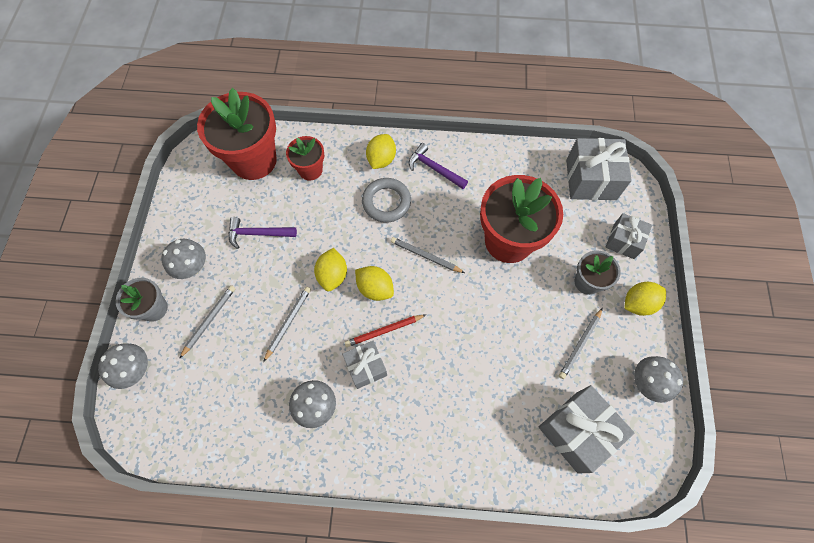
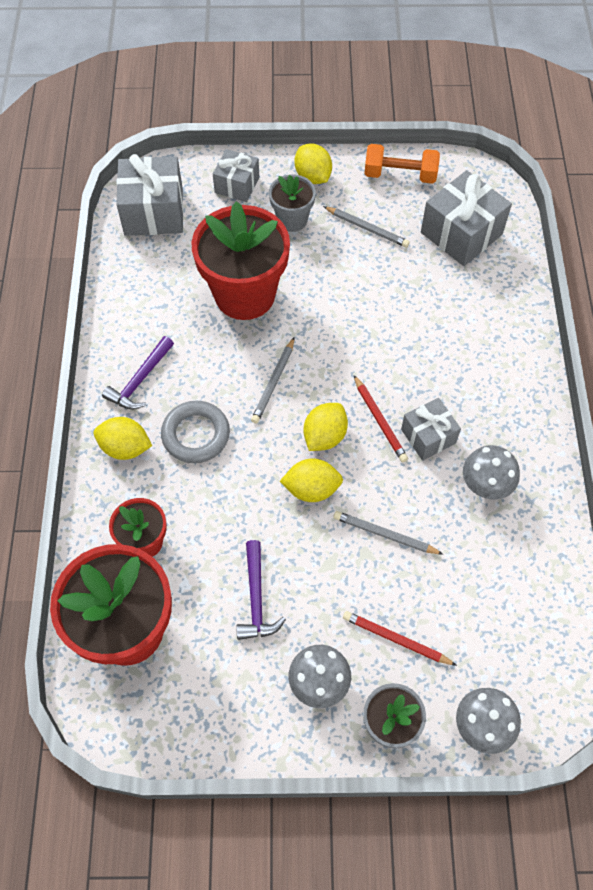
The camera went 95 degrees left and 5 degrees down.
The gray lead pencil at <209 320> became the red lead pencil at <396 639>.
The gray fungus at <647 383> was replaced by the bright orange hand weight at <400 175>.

_PROBLEM DESCRIPTION_
Copy out the full material exactly. Pictures should not appear in it.

_ANSWER TO THIS PROBLEM_
The camera went 95 degrees left and 5 degrees down.
The gray lead pencil at <209 320> became the red lead pencil at <396 639>.
The gray fungus at <647 383> was replaced by the bright orange hand weight at <400 175>.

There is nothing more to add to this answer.